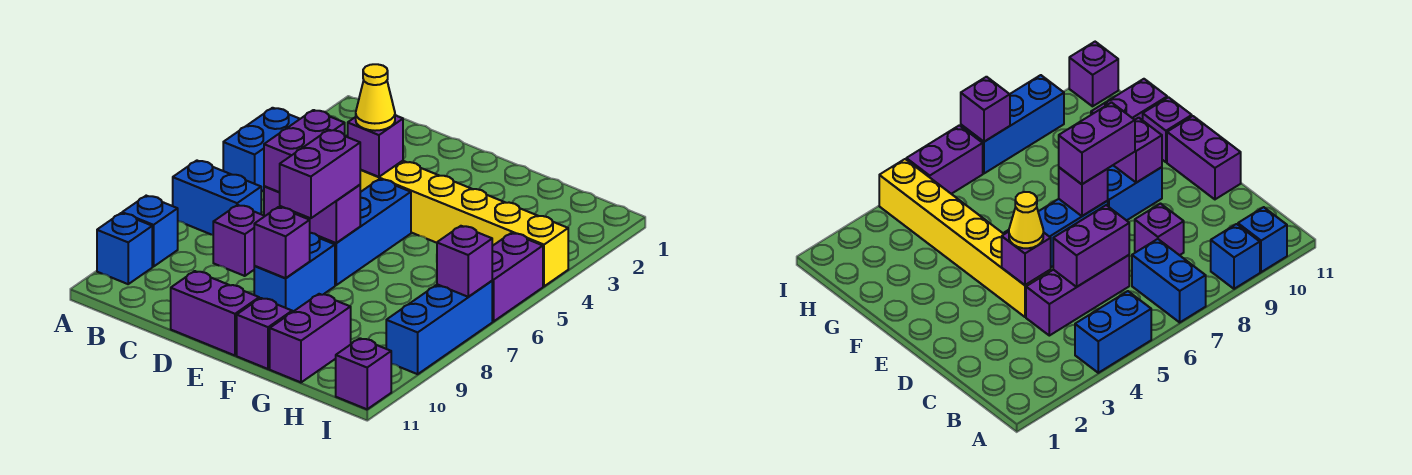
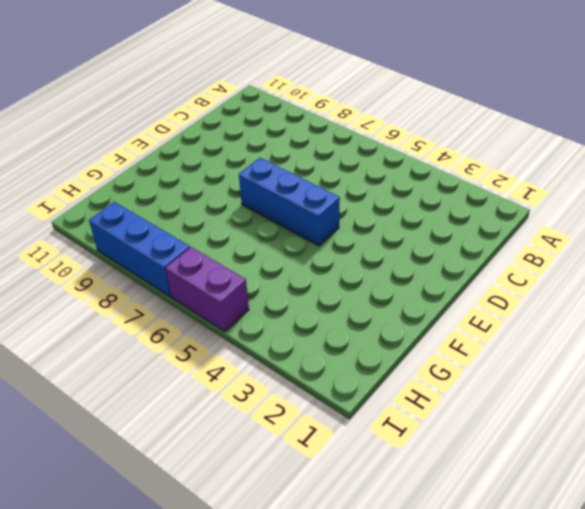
none -> blue brick A4:A5 level 1
none -> blue brick A7:B7 level 1
none -> blue brick A9 level 1

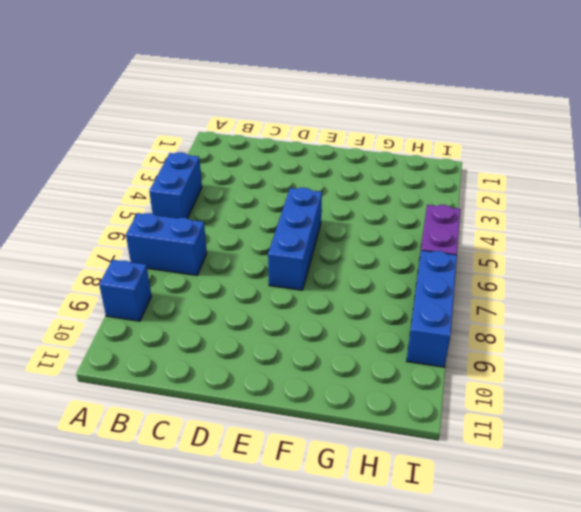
none -> blue brick A10 level 1
none -> purple brick C4:C6 level 1
none -> purple brick C8 level 1

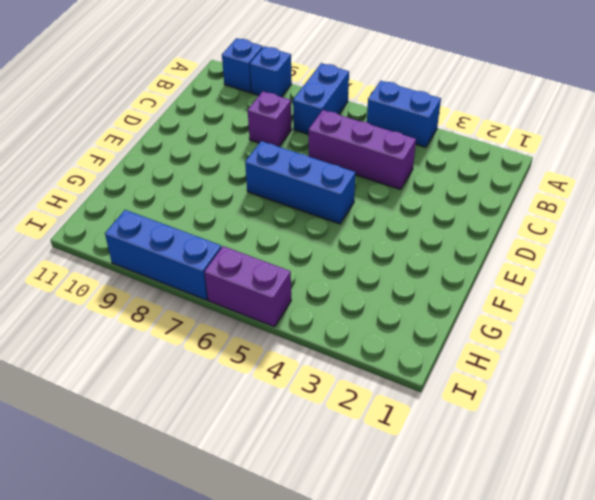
none -> yellow brick D4:I4 level 1
none -> purple brick D11:E11 level 1
none -> blue brick E8:E9 level 1

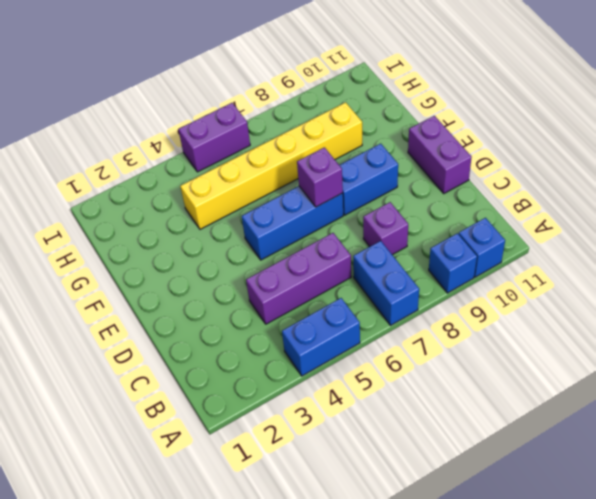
yellow brick G4:G9 level 1 -> yellow brick D4:I4 level 1
none -> purple brick F11 level 1
none -> purple brick G10:G11 level 1
none -> blue brick I7:I9 level 1

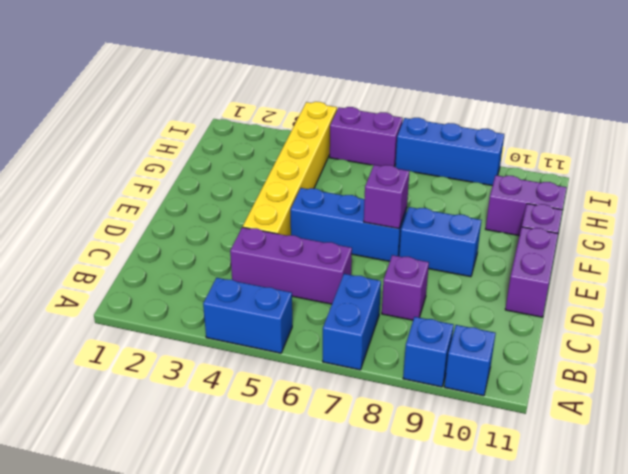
none -> purple brick I11 level 1
none -> purple brick C5:C6 level 2
none -> purple brick D4 level 2

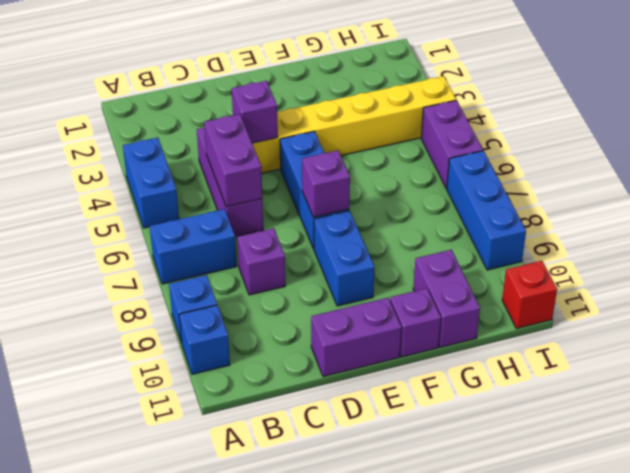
red brick I11 level 1 -> purple brick I11 level 1
none -> purple brick E9 level 2
none -> purple brick I7 level 2
none -> yellow cone D4 level 3

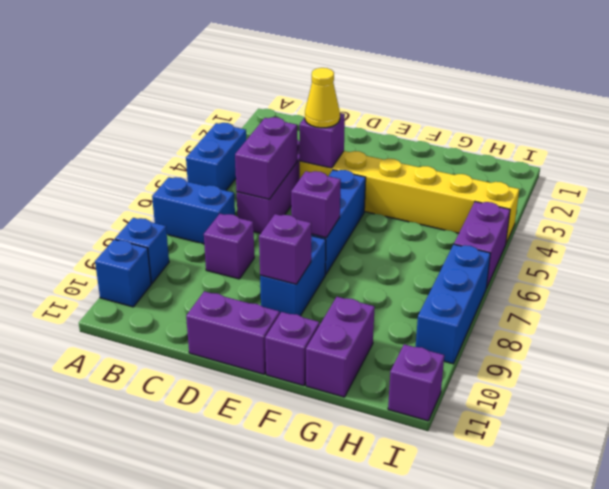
none -> purple brick I7 level 2
none -> purple brick E7:E8 level 3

════════════════════

▸ Task brief
For this exercise, set down the lines in the entries above from the one with "none -> purple brick C8 level 1" through the one with "none -> yellow cone D4 level 3" exactly as written, without any pictures.

▸ Solution for this exercise
none -> purple brick C8 level 1

none -> yellow brick D4:I4 level 1
none -> purple brick D11:E11 level 1
none -> blue brick E8:E9 level 1

yellow brick G4:G9 level 1 -> yellow brick D4:I4 level 1
none -> purple brick F11 level 1
none -> purple brick G10:G11 level 1
none -> blue brick I7:I9 level 1

none -> purple brick I11 level 1
none -> purple brick C5:C6 level 2
none -> purple brick D4 level 2

red brick I11 level 1 -> purple brick I11 level 1
none -> purple brick E9 level 2
none -> purple brick I7 level 2
none -> yellow cone D4 level 3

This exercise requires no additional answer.